* WHAT YOU ARE ASKED TO DO:
Pictures should be left out while the data beneath this task is written out word for word.

* GIVEN DATA:
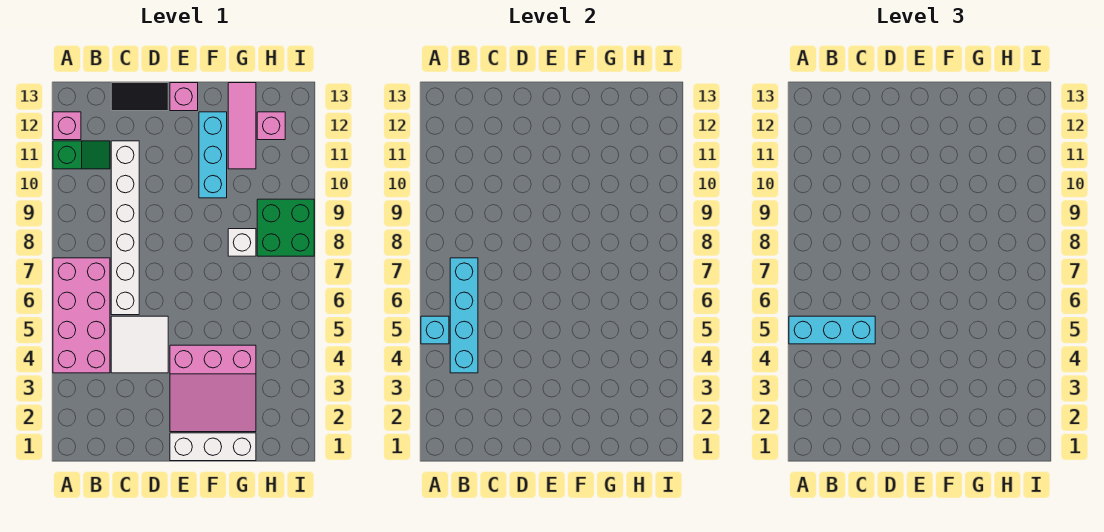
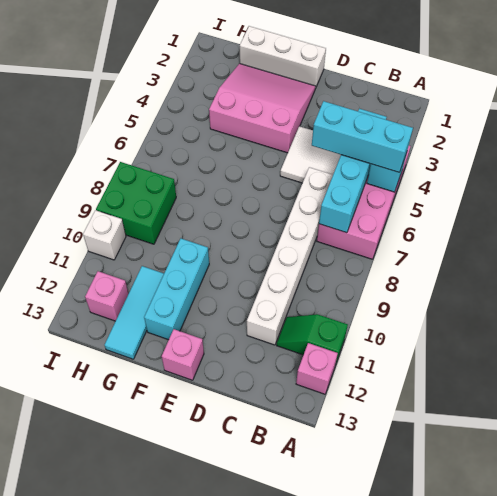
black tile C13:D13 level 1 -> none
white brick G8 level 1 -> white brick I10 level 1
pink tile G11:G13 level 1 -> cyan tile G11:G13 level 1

* RESULT FOR THIS EXERCISE:
black tile C13:D13 level 1 -> none
white brick G8 level 1 -> white brick I10 level 1
pink tile G11:G13 level 1 -> cyan tile G11:G13 level 1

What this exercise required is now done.